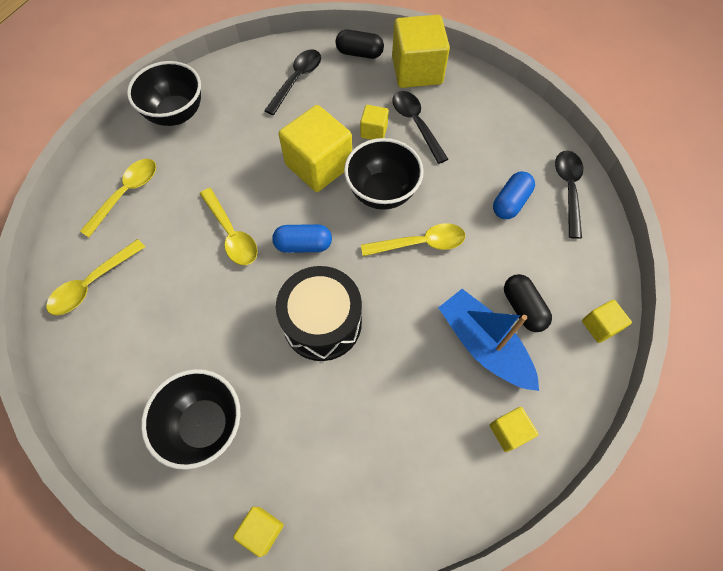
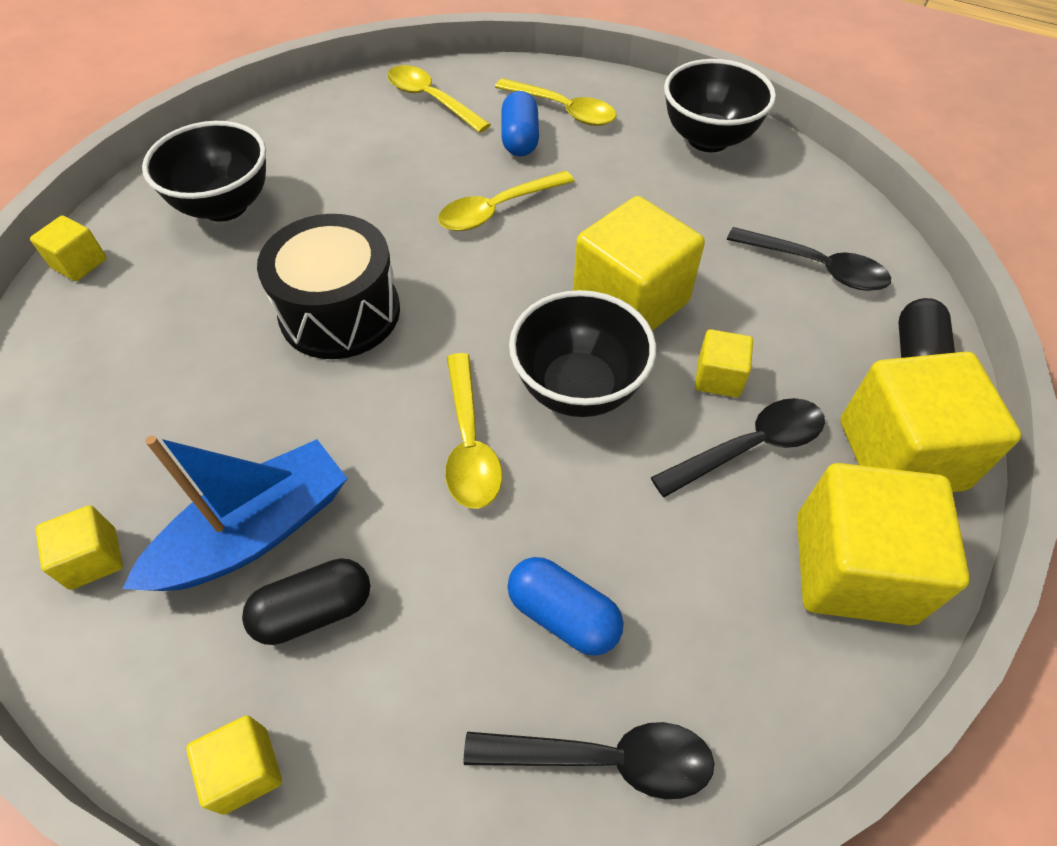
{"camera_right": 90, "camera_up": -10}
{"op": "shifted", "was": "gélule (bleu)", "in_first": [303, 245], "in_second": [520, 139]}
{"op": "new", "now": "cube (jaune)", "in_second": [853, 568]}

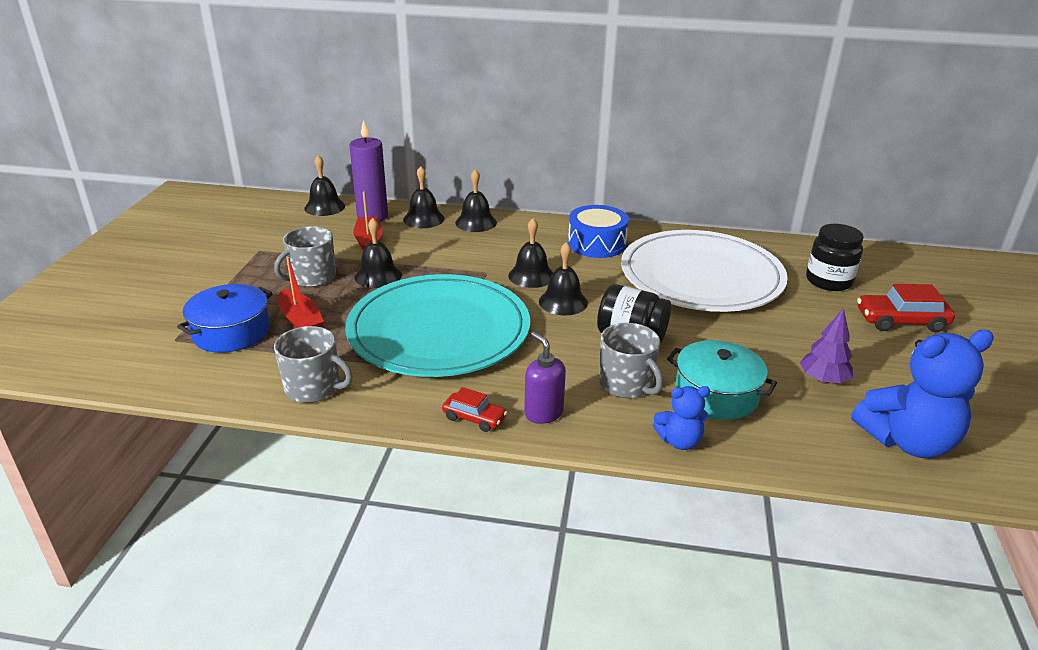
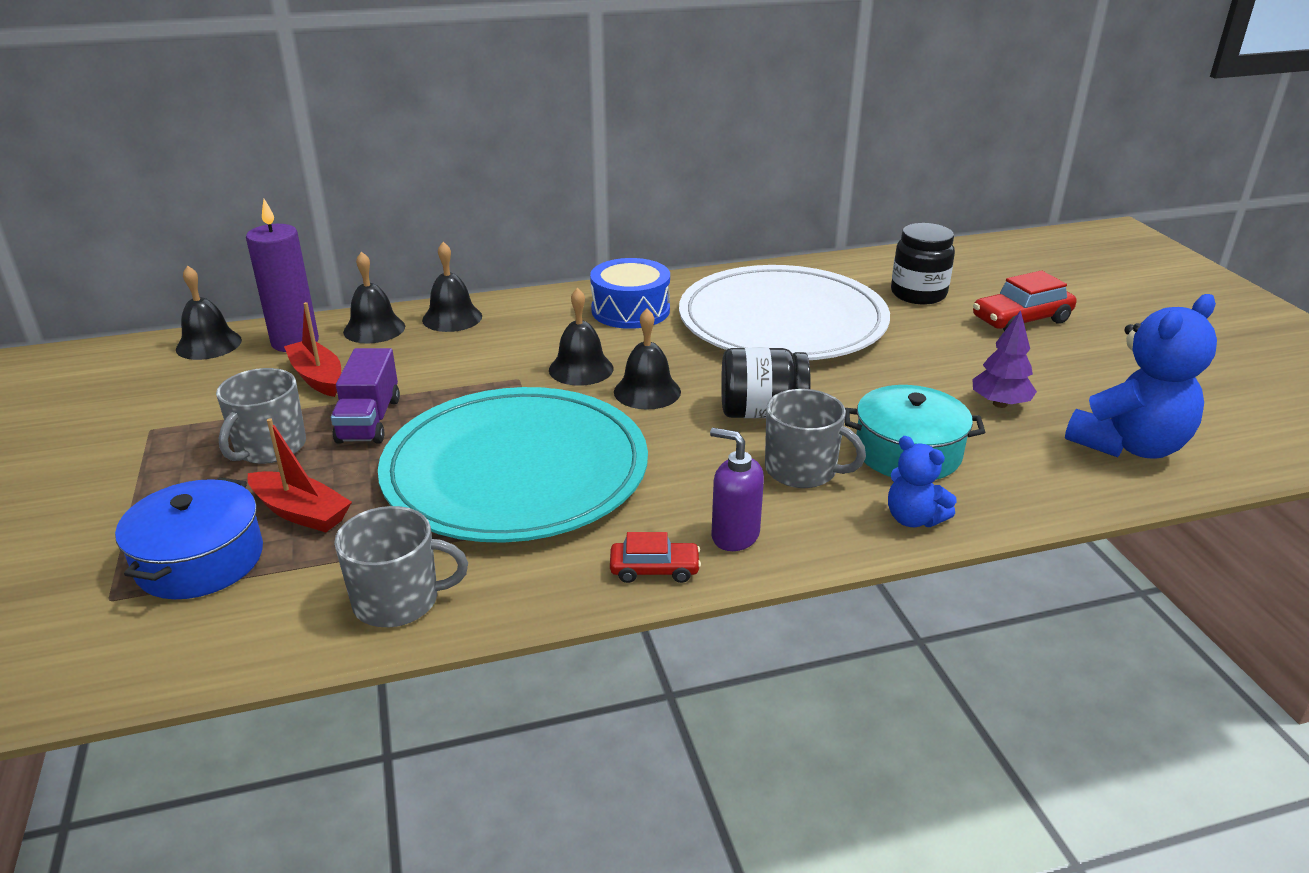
{"camera_right": -25, "camera_up": 0}
{"op": "swapped", "was": "cloche (noir)", "now": "camion (violet)", "in_first": [378, 276], "in_second": [369, 420]}
{"op": "rotated", "was": "ours en peluche (bleu)", "in_first": [679, 441], "in_second": [913, 519], "clockwise": 75}

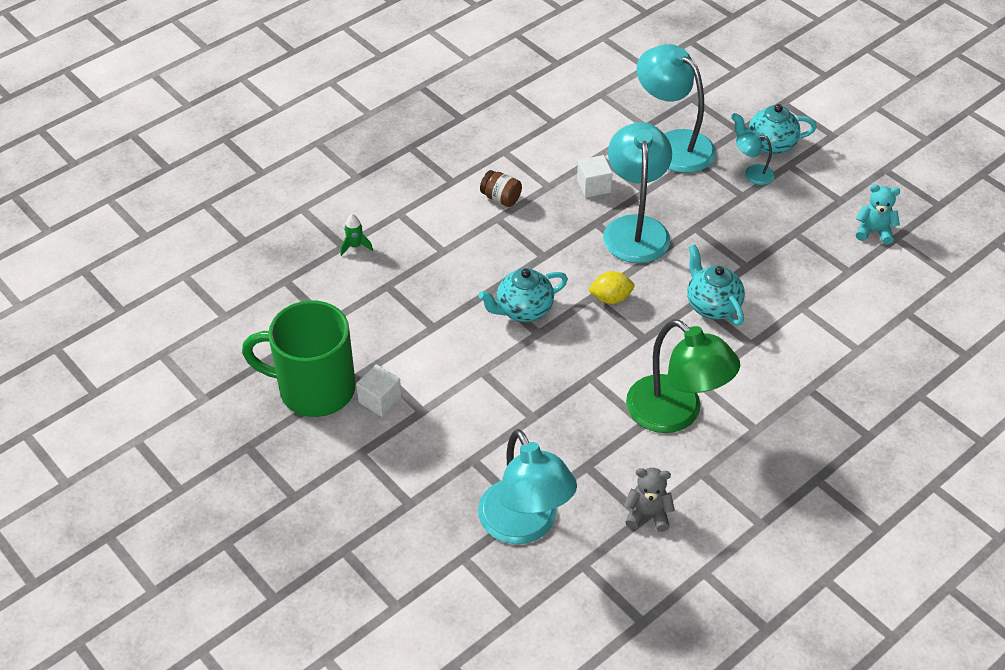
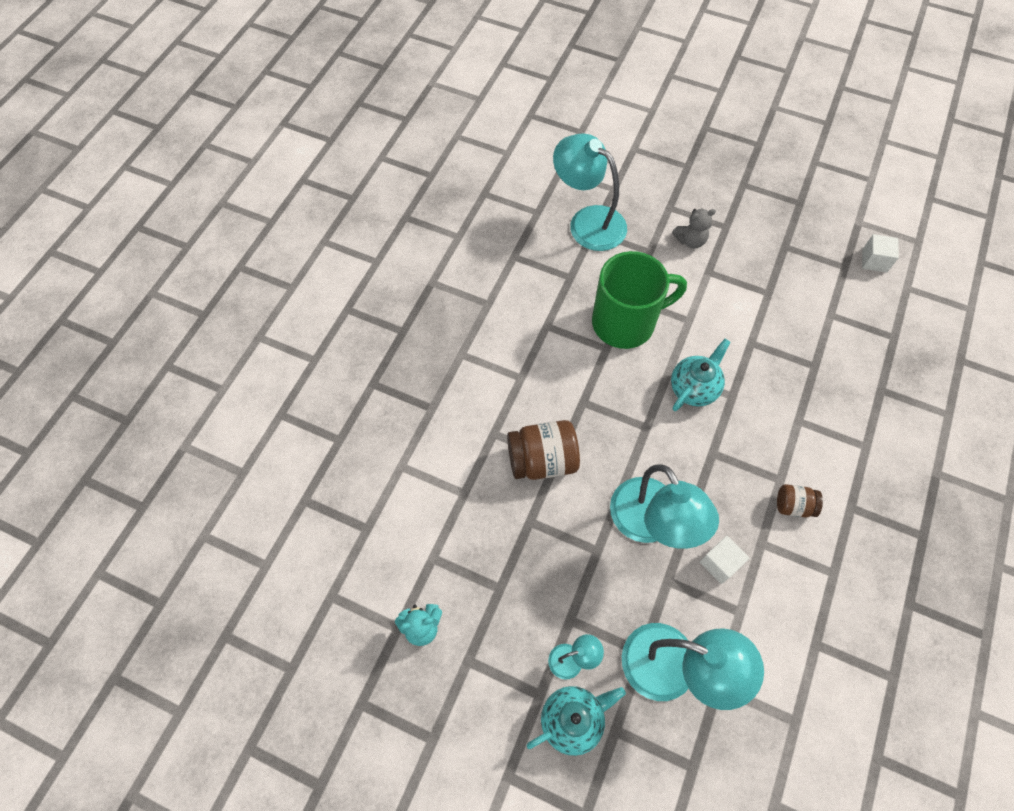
{"camera_right": 155, "camera_up": 15}
{"op": "gone", "was": "fusée (vert)", "in_first": [355, 246]}
{"op": "swapped", "was": "théière (turquoise)", "now": "bocal (marron)", "in_first": [712, 305], "in_second": [542, 460]}
{"op": "gone", "was": "citron (jaune)", "in_first": [610, 298]}
{"op": "shifted", "was": "tasse (vert)", "in_first": [314, 389], "in_second": [625, 322]}
{"op": "gone", "was": "lampe (vert)", "in_first": [675, 414]}
{"op": "shifted", "was": "cube (blanc)", "in_first": [380, 400], "in_second": [874, 261]}
{"op": "shifted", "was": "ours en peluche (gris)", "in_first": [647, 514], "in_second": [690, 240]}

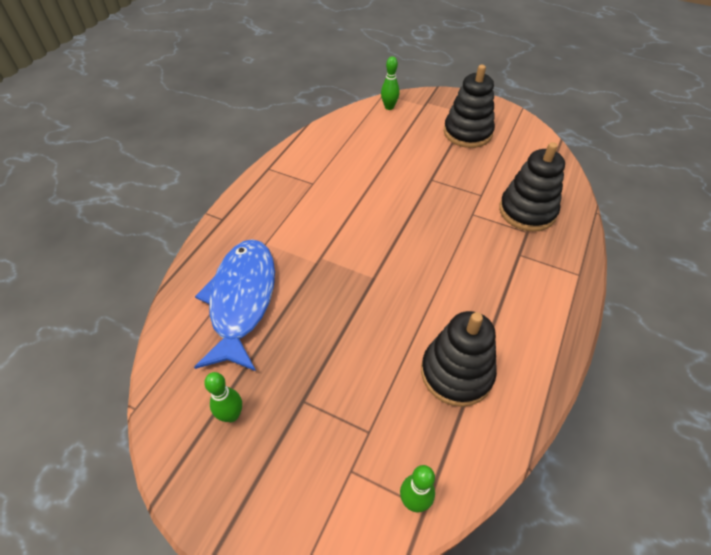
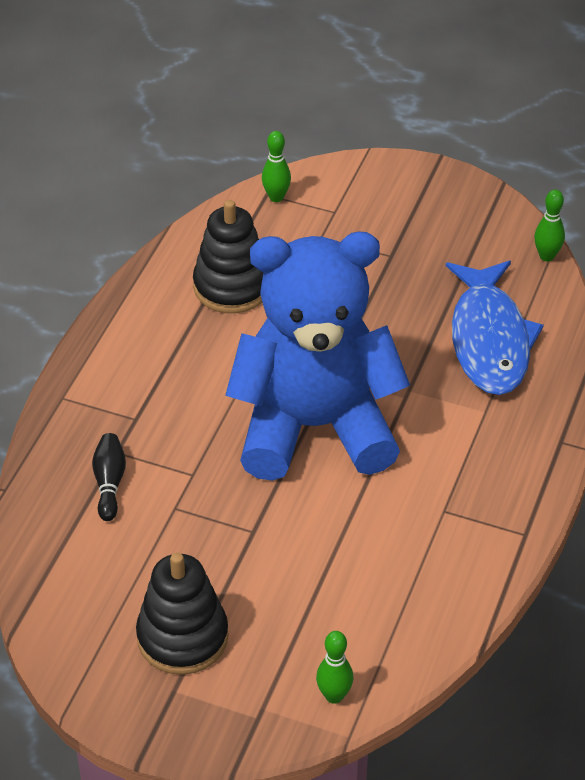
{"camera_right": 175, "camera_up": -5}
{"op": "swapped", "was": "jouet à empiler (noir)", "now": "quille (noir)", "in_first": [527, 211], "in_second": [109, 483]}
{"op": "shifted", "was": "quille (vert)", "in_first": [231, 415], "in_second": [546, 256]}
{"op": "new", "now": "ours en peluche (bleu)", "in_second": [314, 427]}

Task brief
Transcribe all data precisely. Pictures are not copied.

Solution
{"camera_right": 90, "camera_up": -10}
{"op": "shifted", "was": "gélule (bleu)", "in_first": [303, 245], "in_second": [520, 139]}
{"op": "new", "now": "cube (jaune)", "in_second": [853, 568]}

{"camera_right": -25, "camera_up": 0}
{"op": "swapped", "was": "cloche (noir)", "now": "camion (violet)", "in_first": [378, 276], "in_second": [369, 420]}
{"op": "rotated", "was": "ours en peluche (bleu)", "in_first": [679, 441], "in_second": [913, 519], "clockwise": 75}

{"camera_right": 155, "camera_up": 15}
{"op": "gone", "was": "fusée (vert)", "in_first": [355, 246]}
{"op": "swapped", "was": "théière (turquoise)", "now": "bocal (marron)", "in_first": [712, 305], "in_second": [542, 460]}
{"op": "gone", "was": "citron (jaune)", "in_first": [610, 298]}
{"op": "shifted", "was": "tasse (vert)", "in_first": [314, 389], "in_second": [625, 322]}
{"op": "gone", "was": "lampe (vert)", "in_first": [675, 414]}
{"op": "shifted", "was": "cube (blanc)", "in_first": [380, 400], "in_second": [874, 261]}
{"op": "shifted", "was": "ours en peluche (gris)", "in_first": [647, 514], "in_second": [690, 240]}

{"camera_right": 175, "camera_up": -5}
{"op": "swapped", "was": "jouet à empiler (noir)", "now": "quille (noir)", "in_first": [527, 211], "in_second": [109, 483]}
{"op": "shifted", "was": "quille (vert)", "in_first": [231, 415], "in_second": [546, 256]}
{"op": "new", "now": "ours en peluche (bleu)", "in_second": [314, 427]}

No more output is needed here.